PROBLEM » Search the data for lines holding the word "BOBBIN". State how many there are, and nothing else.

____________________

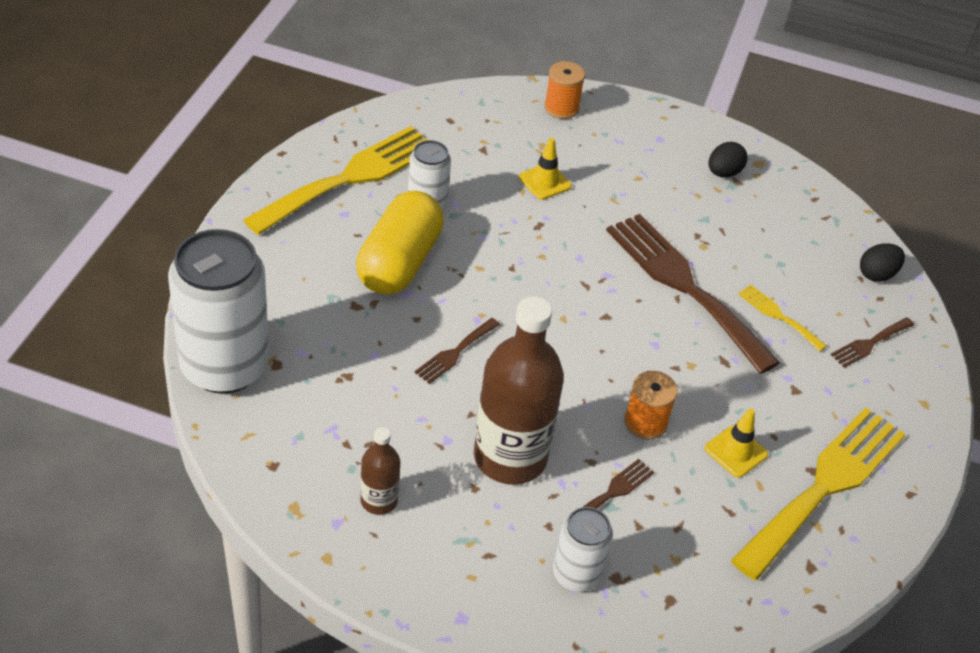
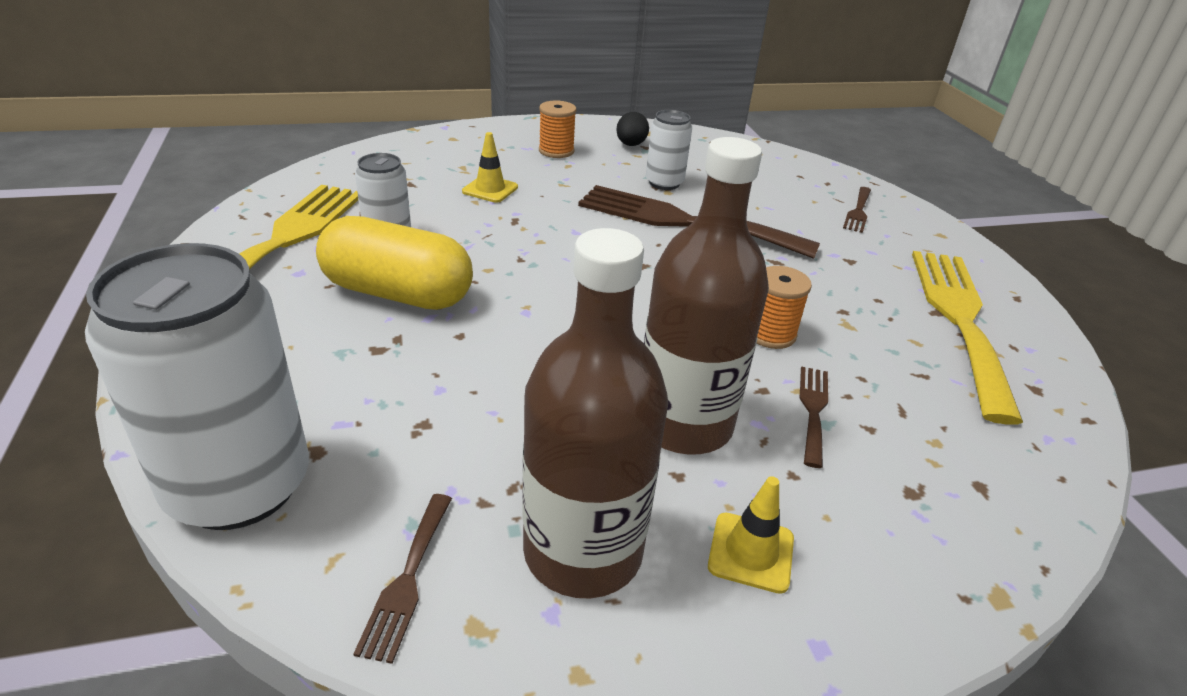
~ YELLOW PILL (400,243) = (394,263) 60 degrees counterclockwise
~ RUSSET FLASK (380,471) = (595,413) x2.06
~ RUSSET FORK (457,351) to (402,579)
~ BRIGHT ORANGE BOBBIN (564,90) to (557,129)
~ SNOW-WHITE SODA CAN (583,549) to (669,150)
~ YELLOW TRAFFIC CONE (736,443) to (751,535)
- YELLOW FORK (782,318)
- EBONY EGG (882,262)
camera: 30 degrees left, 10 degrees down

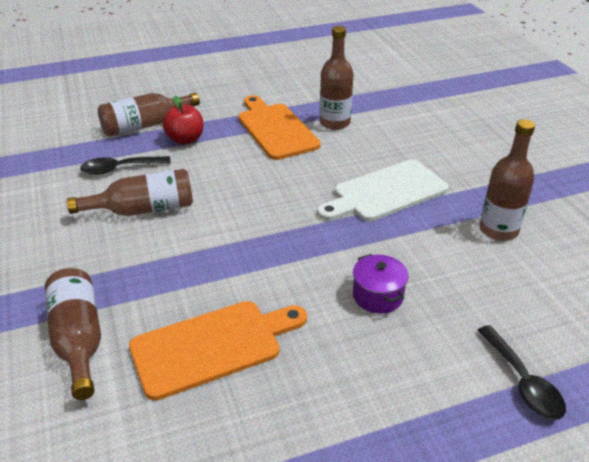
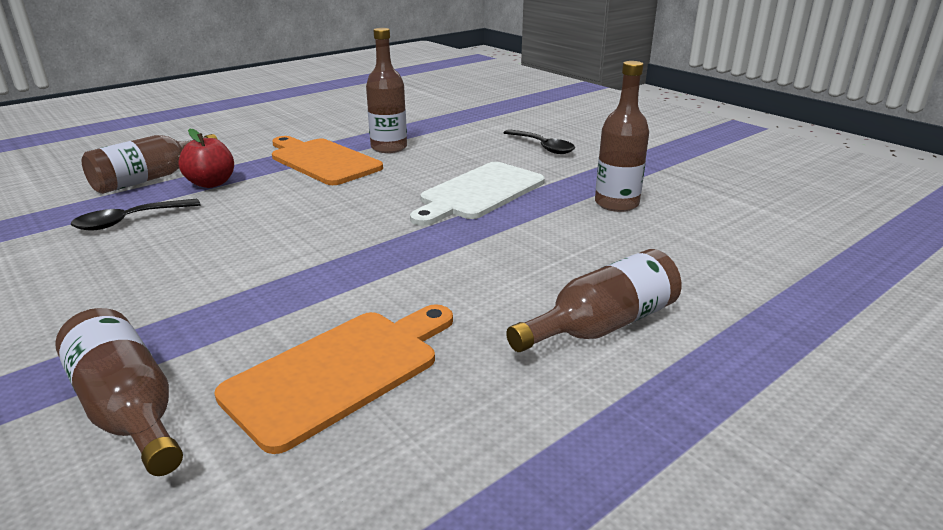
~ RUSSET FLASK (130,192) to (594,300)
- PURPLE COOKING POT (380,284)
~ EBONY SPOON (522,372) to (539,141)
camera: 20 degrees left, 10 degrees down

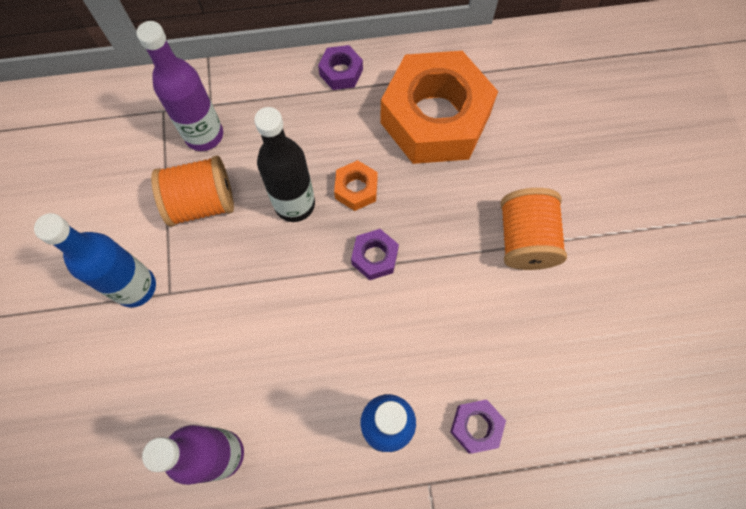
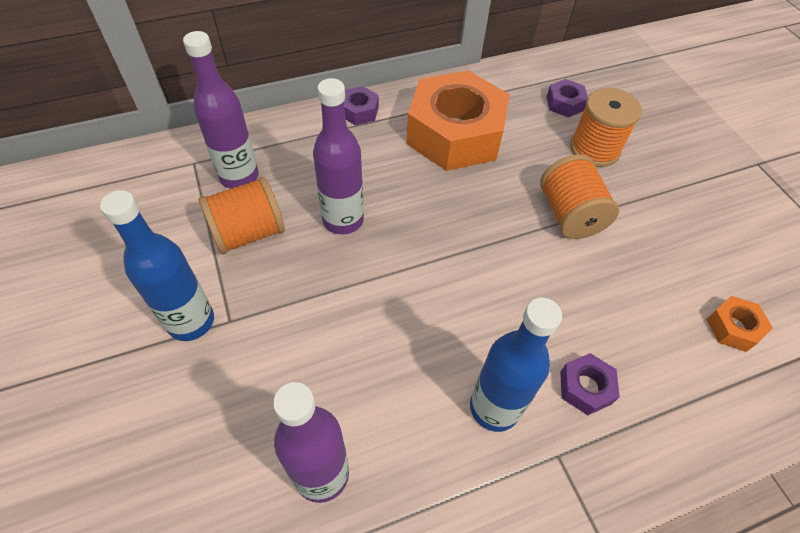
~ EBONY FLASK (284,164) to PURPLE FLASK (338,156)
~ BRIGHT ORANGE HEXAGON NUT (356,185) to (739,324)
~ PURPLE HEXAGON NUT (375,254) to (567,98)
+ BRIGHT ORANGE BOBBIN (606,127)
camera: 15 degrees left, 15 degrees down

____________________

ANSWER AREA » 2